**Assignment**
Lines that contain the string "AUDIO" are the ones to list; copy all of them from the records.

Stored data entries
::::::
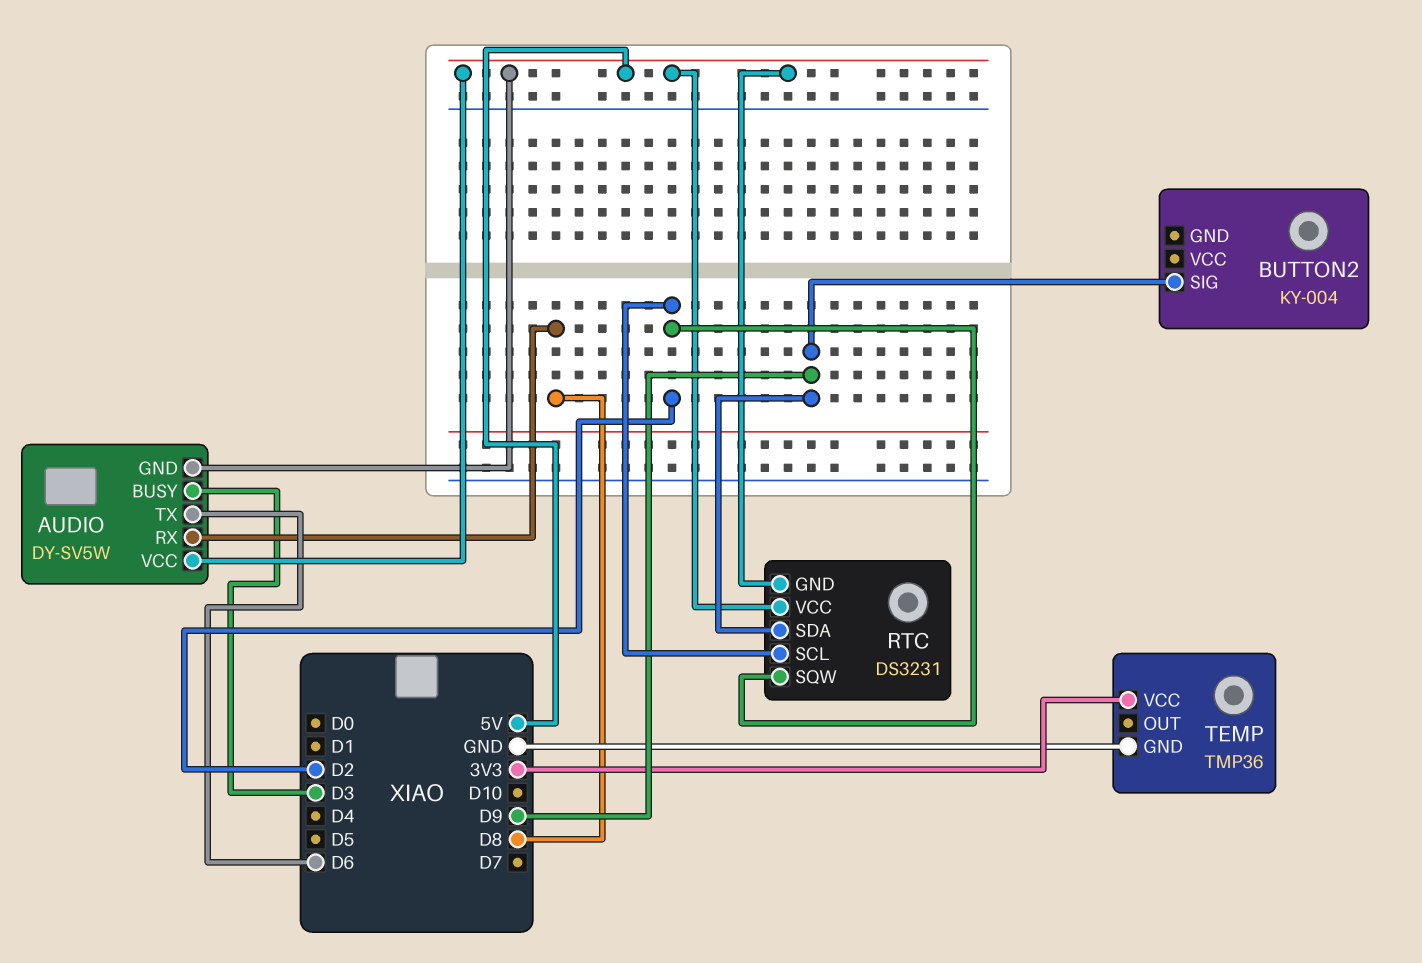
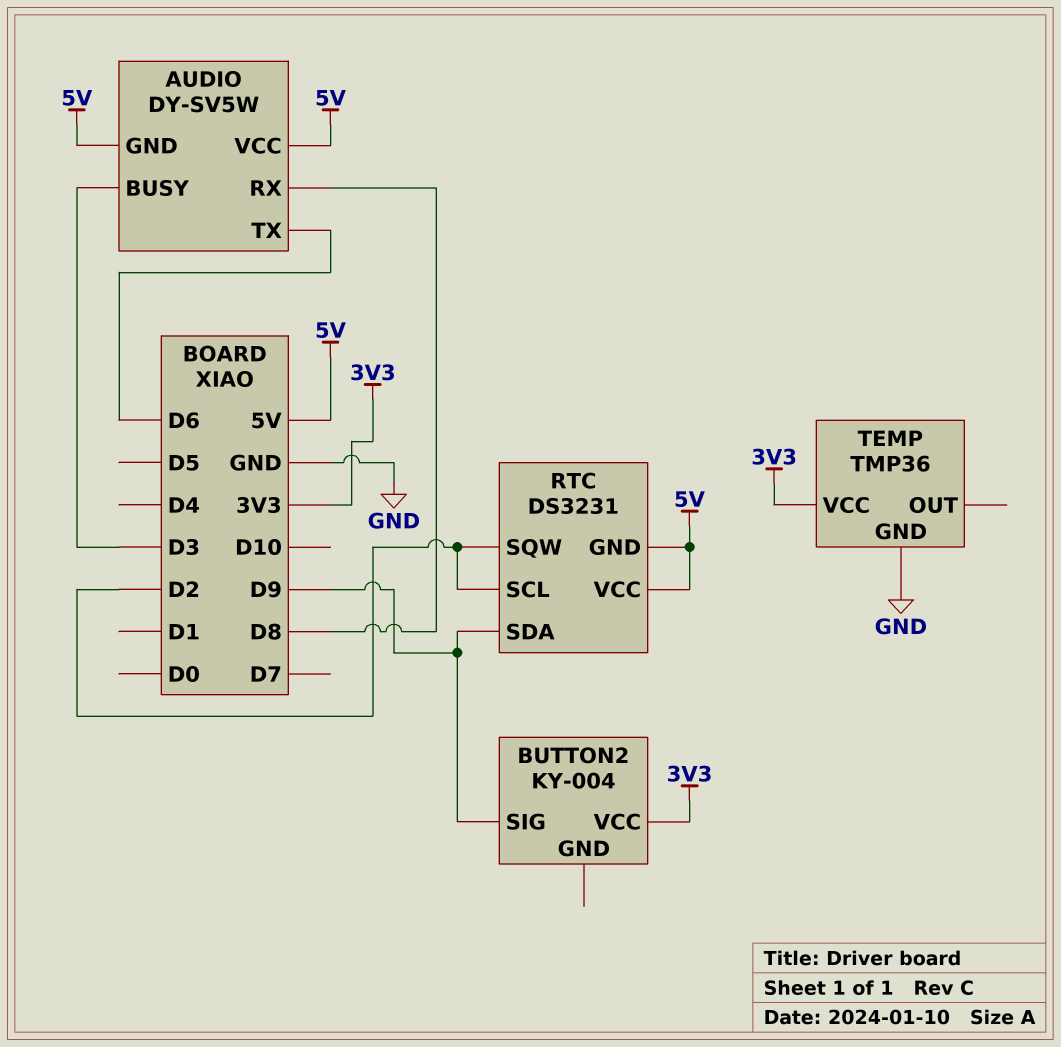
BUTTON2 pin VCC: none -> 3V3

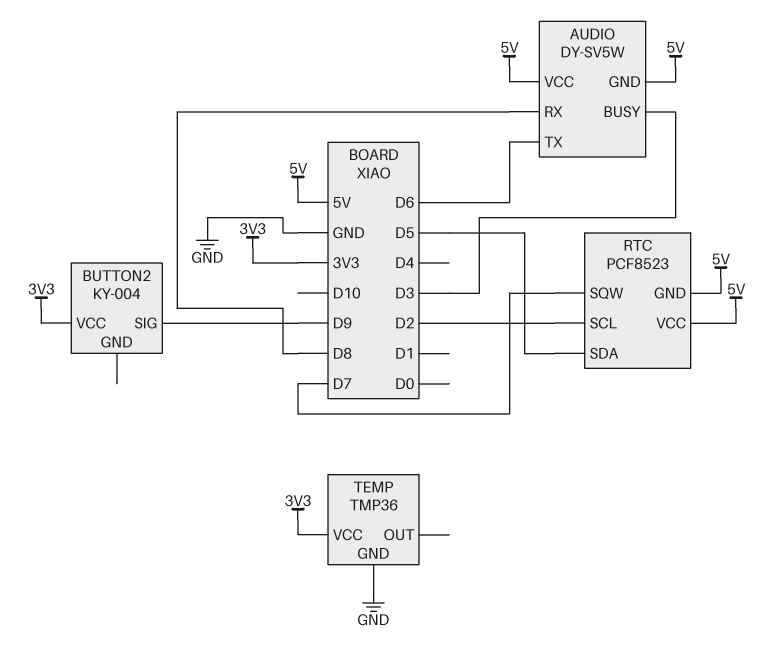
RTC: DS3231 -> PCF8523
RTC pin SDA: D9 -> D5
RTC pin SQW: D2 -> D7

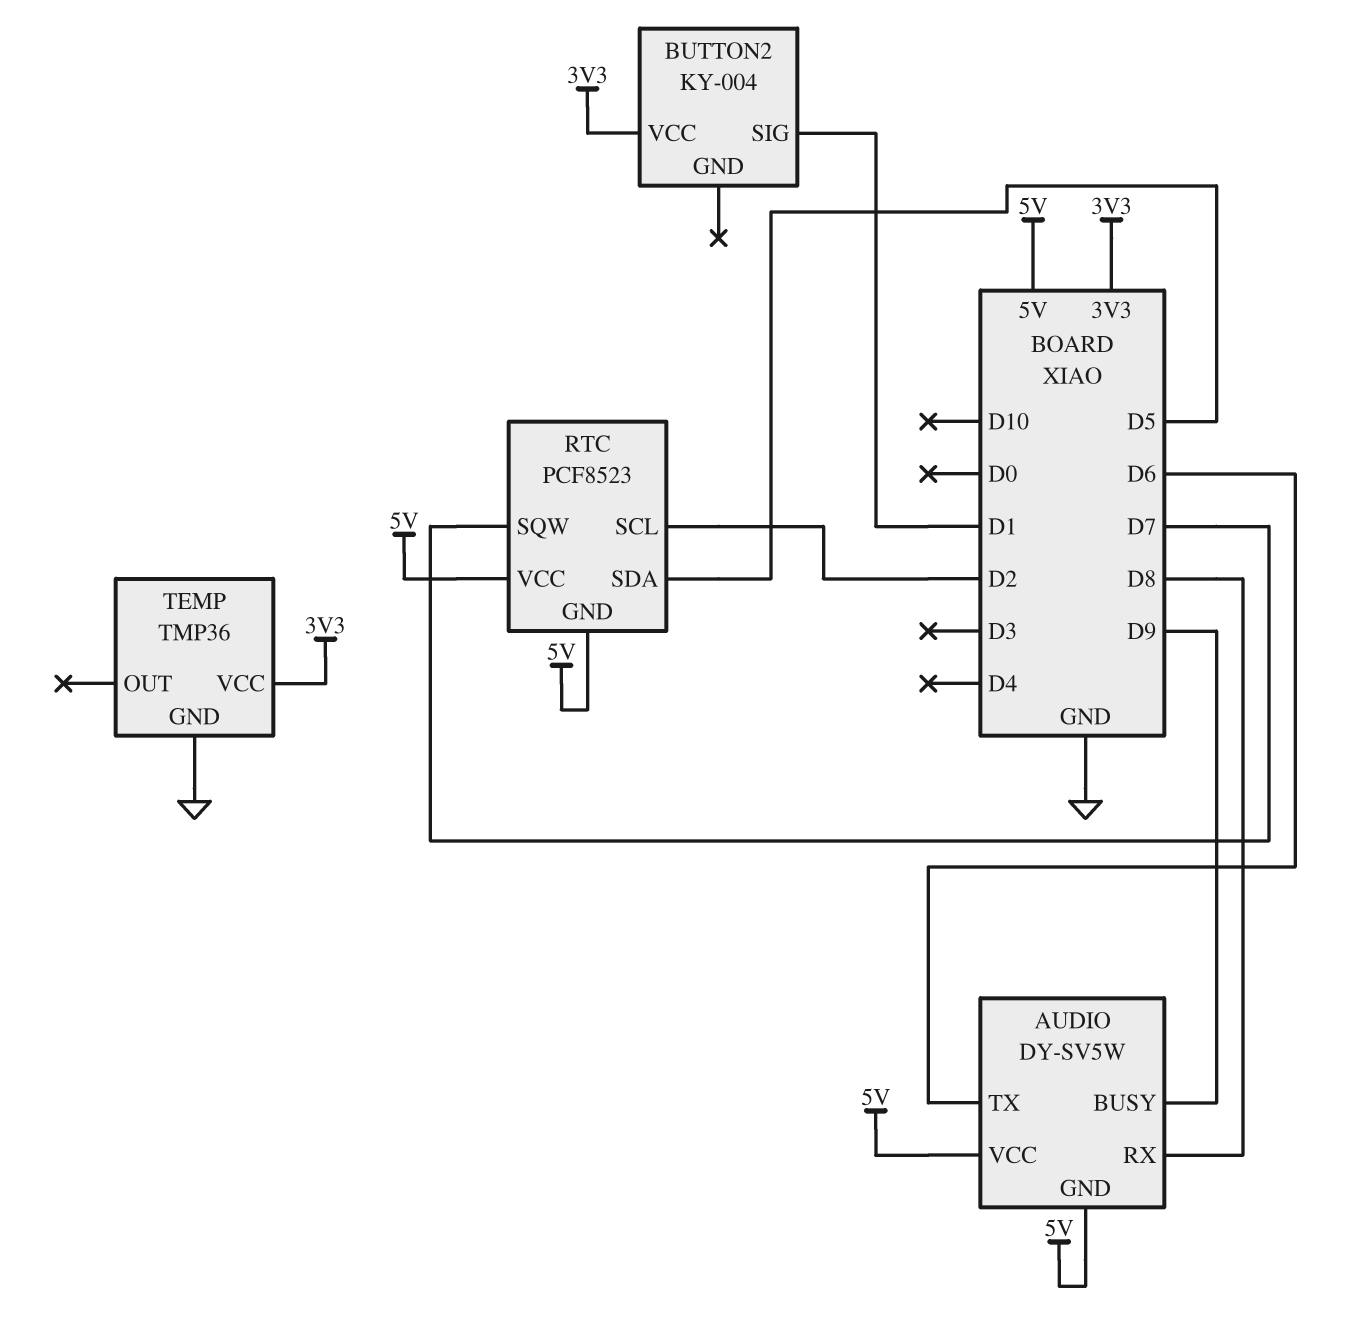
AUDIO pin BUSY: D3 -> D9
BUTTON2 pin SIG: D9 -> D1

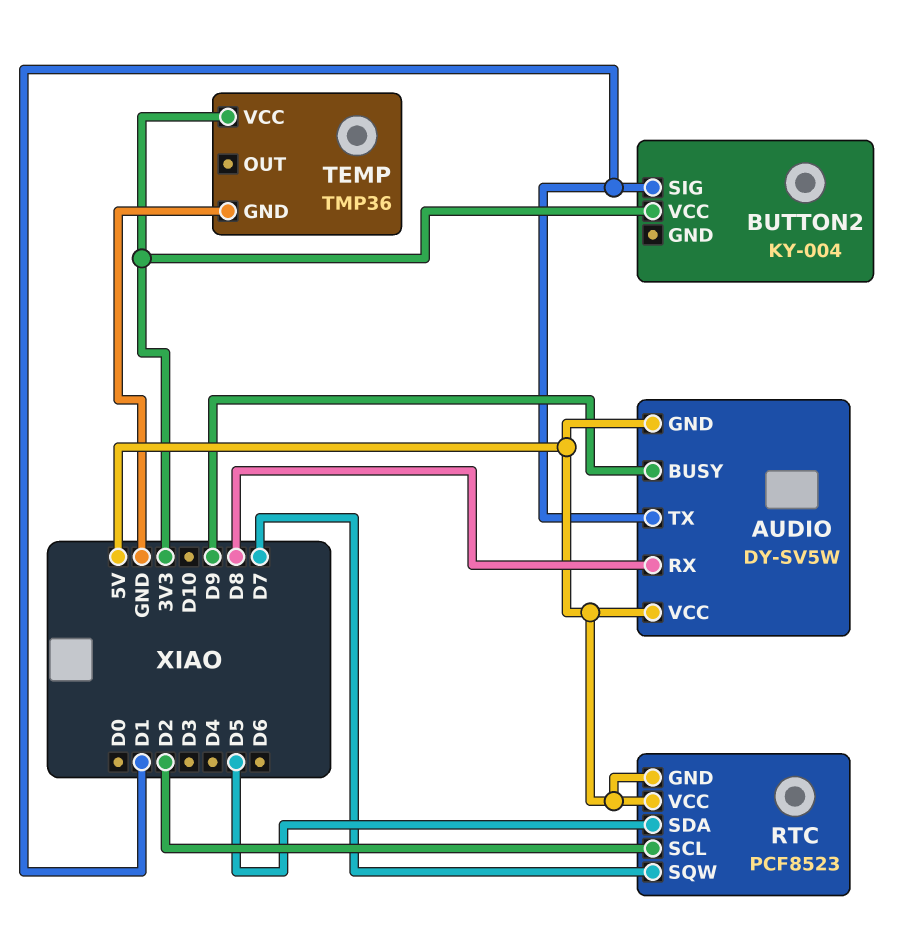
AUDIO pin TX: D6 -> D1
::::::
**Task result**
AUDIO pin BUSY: D3 -> D9
AUDIO pin TX: D6 -> D1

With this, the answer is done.